Content revision data
Segment Open
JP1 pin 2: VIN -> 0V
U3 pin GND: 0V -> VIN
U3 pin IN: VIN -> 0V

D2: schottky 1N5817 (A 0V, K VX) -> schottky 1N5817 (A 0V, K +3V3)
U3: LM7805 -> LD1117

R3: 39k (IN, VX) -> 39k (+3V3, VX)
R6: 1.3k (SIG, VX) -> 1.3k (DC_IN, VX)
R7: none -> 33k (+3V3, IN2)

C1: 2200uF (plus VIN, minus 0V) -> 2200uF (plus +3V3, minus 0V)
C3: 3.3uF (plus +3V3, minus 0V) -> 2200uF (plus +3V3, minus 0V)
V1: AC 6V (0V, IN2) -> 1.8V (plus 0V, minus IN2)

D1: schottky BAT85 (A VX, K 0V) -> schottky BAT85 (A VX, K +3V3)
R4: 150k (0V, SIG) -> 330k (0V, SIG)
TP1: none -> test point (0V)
Segment Closed
[EXERCISE REQUIREMENTS]: Return the data above in full, keeping each line exactly as it stands.

[REPLY]:
JP1 pin 2: VIN -> 0V
U3 pin GND: 0V -> VIN
U3 pin IN: VIN -> 0V

D2: schottky 1N5817 (A 0V, K VX) -> schottky 1N5817 (A 0V, K +3V3)
U3: LM7805 -> LD1117

R3: 39k (IN, VX) -> 39k (+3V3, VX)
R6: 1.3k (SIG, VX) -> 1.3k (DC_IN, VX)
R7: none -> 33k (+3V3, IN2)

C1: 2200uF (plus VIN, minus 0V) -> 2200uF (plus +3V3, minus 0V)
C3: 3.3uF (plus +3V3, minus 0V) -> 2200uF (plus +3V3, minus 0V)
V1: AC 6V (0V, IN2) -> 1.8V (plus 0V, minus IN2)

D1: schottky BAT85 (A VX, K 0V) -> schottky BAT85 (A VX, K +3V3)
R4: 150k (0V, SIG) -> 330k (0V, SIG)
TP1: none -> test point (0V)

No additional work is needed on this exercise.